- **What needs to be done**
Copy the entries exactly. Leave out any pictures.

- **Records**
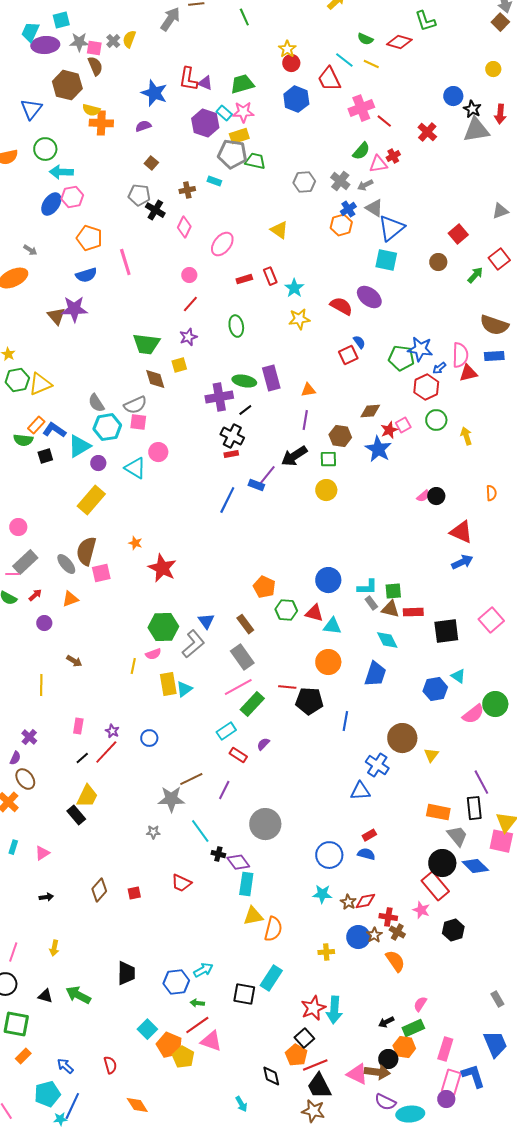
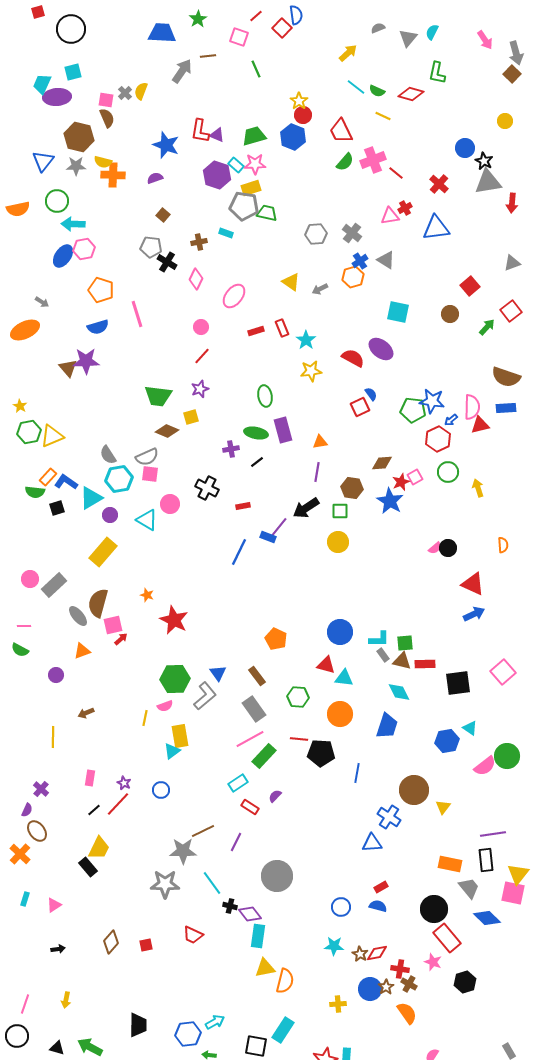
green L-shape: (425, 21) -> (437, 73), turned 30
gray star: (79, 42) -> (76, 166), moved
cyan line: (344, 60) -> (356, 87), moved
blue hexagon: (296, 99) -> (293, 137), moved
red arrow: (500, 114) -> (512, 203), moved
green semicircle: (361, 151) -> (345, 162), moved
gray arrow: (365, 185) -> (320, 289), moved
blue triangle: (391, 228) -> (436, 228), moved, turned 32
green ellipse: (236, 326) -> (265, 396), moved
brown diamond: (155, 379) -> (167, 431), turned -50
purple cross: (219, 397) -> (231, 449), size x0.6
black cross: (232, 436) -> (207, 488), moved
gray rectangle: (25, 562) -> (54, 585), moved
red arrow: (35, 595) -> (121, 639), moved
green hexagon: (286, 610) -> (298, 697), moved
brown arrow: (74, 661) -> (86, 713), turned 126
cyan triangle: (184, 689) -> (172, 751), moved
purple line: (481, 782) -> (493, 834), turned -70
gray star: (153, 832) -> (165, 884), size x2.0
blue circle: (329, 855) -> (341, 907), size x0.7
black circle: (442, 863) -> (434, 909), moved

- **Your response**
green L-shape: (425, 21) -> (437, 73), turned 30
gray star: (79, 42) -> (76, 166), moved
cyan line: (344, 60) -> (356, 87), moved
blue hexagon: (296, 99) -> (293, 137), moved
red arrow: (500, 114) -> (512, 203), moved
green semicircle: (361, 151) -> (345, 162), moved
gray arrow: (365, 185) -> (320, 289), moved
blue triangle: (391, 228) -> (436, 228), moved, turned 32
green ellipse: (236, 326) -> (265, 396), moved
brown diamond: (155, 379) -> (167, 431), turned -50
purple cross: (219, 397) -> (231, 449), size x0.6
black cross: (232, 436) -> (207, 488), moved
gray rectangle: (25, 562) -> (54, 585), moved
red arrow: (35, 595) -> (121, 639), moved
green hexagon: (286, 610) -> (298, 697), moved
brown arrow: (74, 661) -> (86, 713), turned 126
cyan triangle: (184, 689) -> (172, 751), moved
purple line: (481, 782) -> (493, 834), turned -70
gray star: (153, 832) -> (165, 884), size x2.0
blue circle: (329, 855) -> (341, 907), size x0.7
black circle: (442, 863) -> (434, 909), moved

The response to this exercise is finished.